WHAT IS BEING ASKED: From the records below, please print only the lines from the one containing "camera: 50 degrees right, 0 degrees up" through the one containing "(711, 310) = (767, 648): orange", both included. Skip the pictures.

RECORDS PROVIDED:
☆ ☆ ☆

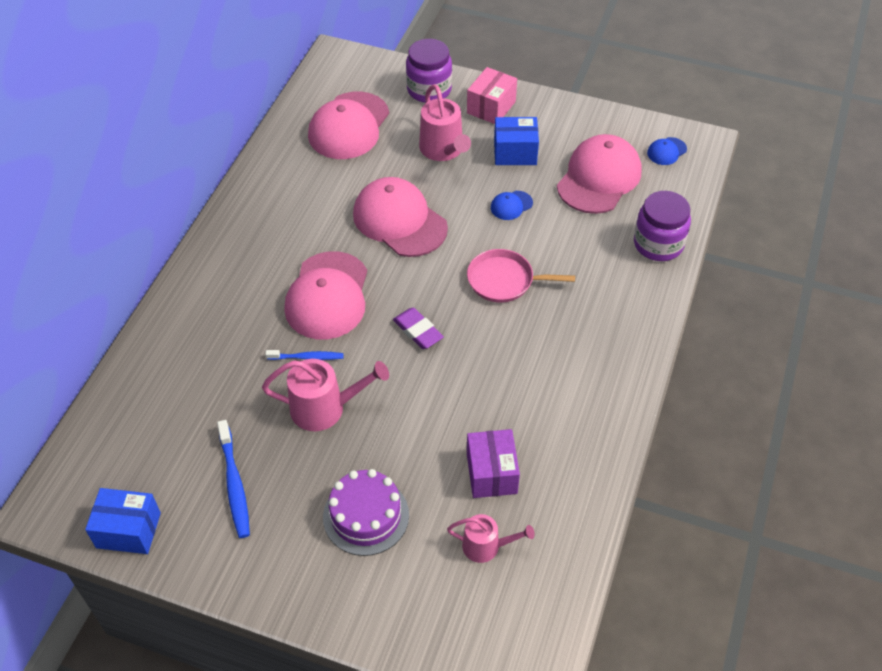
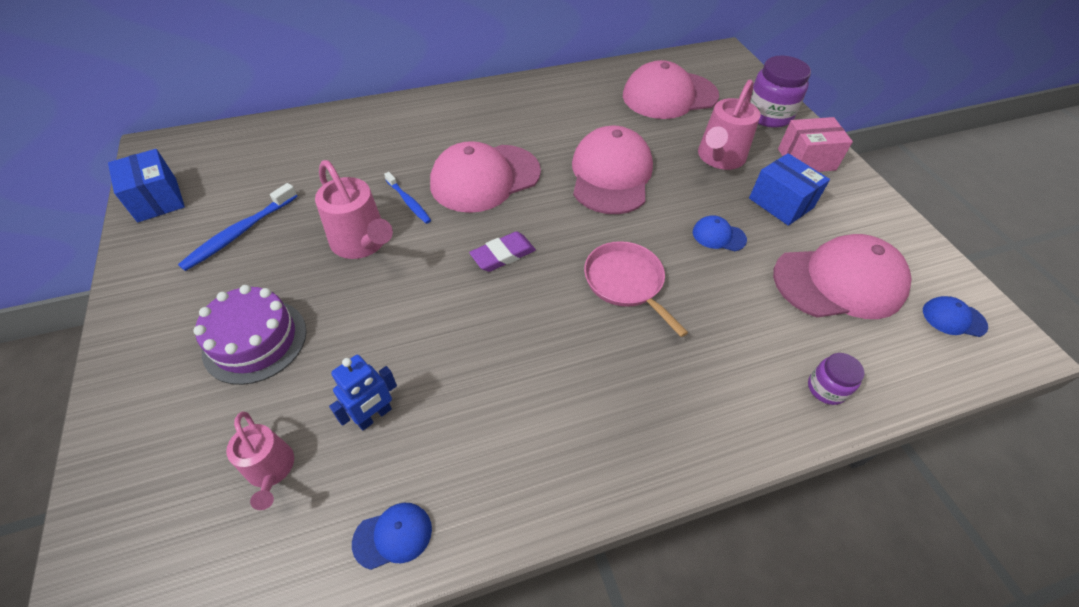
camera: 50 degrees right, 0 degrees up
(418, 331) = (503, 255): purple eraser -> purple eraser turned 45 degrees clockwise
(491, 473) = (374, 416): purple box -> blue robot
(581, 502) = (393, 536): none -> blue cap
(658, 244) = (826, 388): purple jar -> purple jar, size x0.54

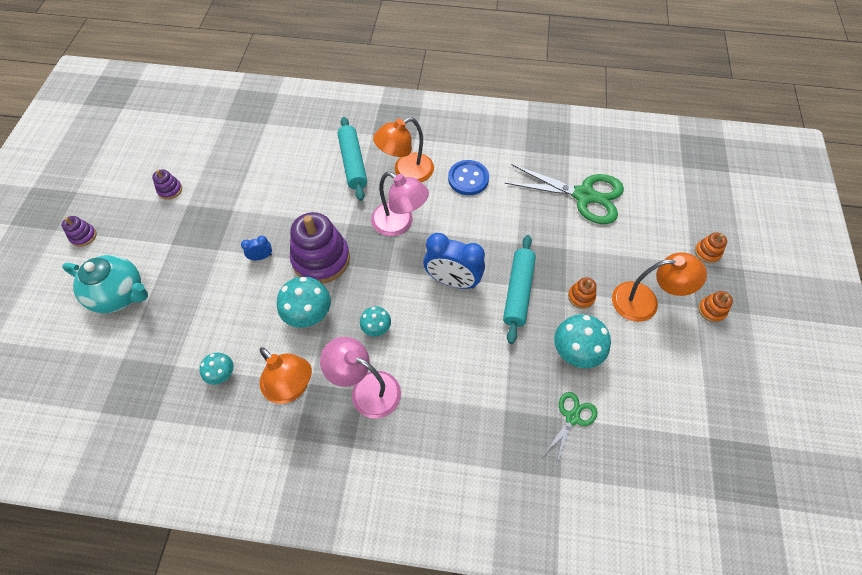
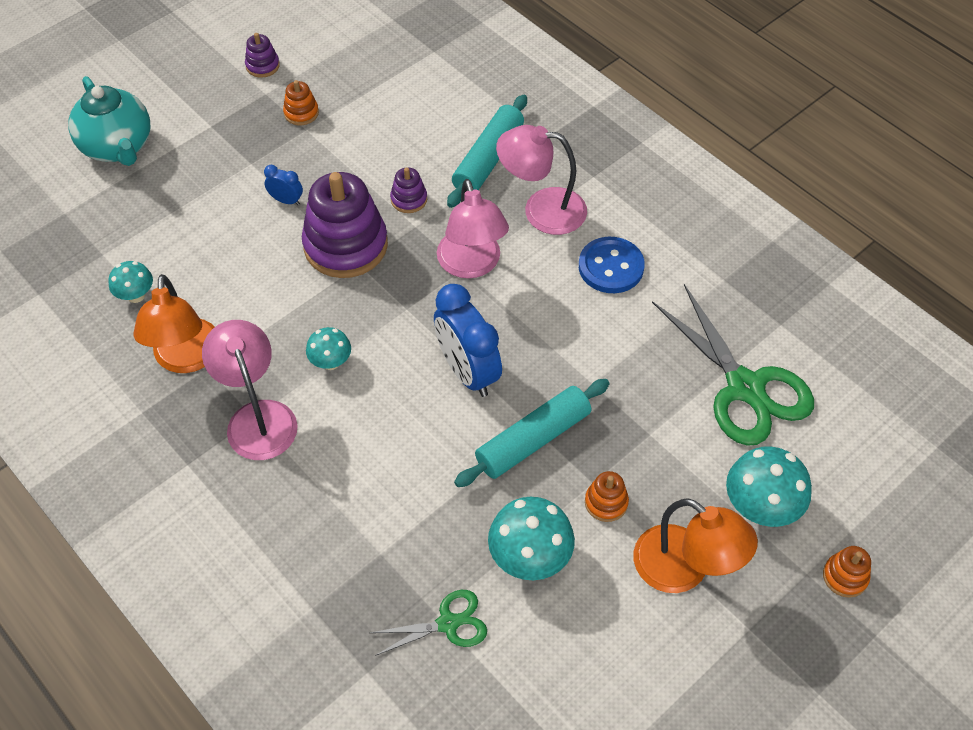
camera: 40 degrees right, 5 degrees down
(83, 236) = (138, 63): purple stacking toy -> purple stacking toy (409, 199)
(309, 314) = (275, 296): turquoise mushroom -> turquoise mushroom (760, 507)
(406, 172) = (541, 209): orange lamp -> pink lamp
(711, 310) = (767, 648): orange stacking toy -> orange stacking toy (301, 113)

☆ ☆ ☆

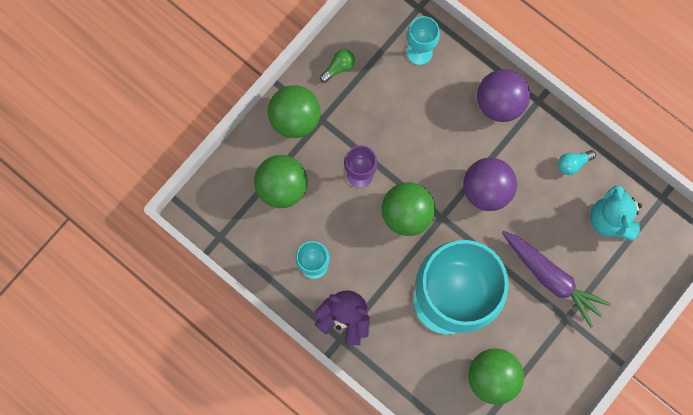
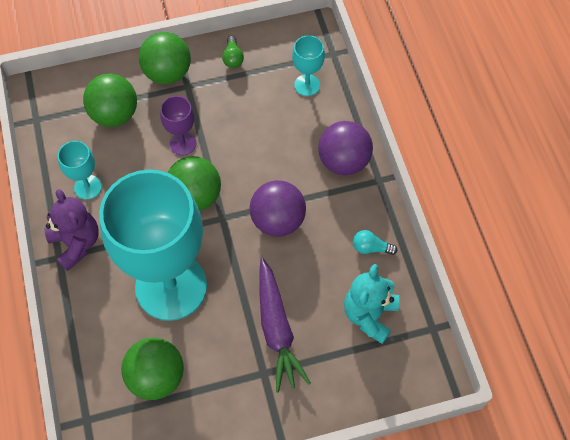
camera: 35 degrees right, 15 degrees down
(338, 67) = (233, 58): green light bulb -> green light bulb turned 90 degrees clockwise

☆ ☆ ☆

RESPONSE FOR THIS EXERCISE:
camera: 50 degrees right, 0 degrees up
(418, 331) = (503, 255): purple eraser -> purple eraser turned 45 degrees clockwise
(491, 473) = (374, 416): purple box -> blue robot
(581, 502) = (393, 536): none -> blue cap
(658, 244) = (826, 388): purple jar -> purple jar, size x0.54

camera: 40 degrees right, 5 degrees down
(83, 236) = (138, 63): purple stacking toy -> purple stacking toy (409, 199)
(309, 314) = (275, 296): turquoise mushroom -> turquoise mushroom (760, 507)
(406, 172) = (541, 209): orange lamp -> pink lamp
(711, 310) = (767, 648): orange stacking toy -> orange stacking toy (301, 113)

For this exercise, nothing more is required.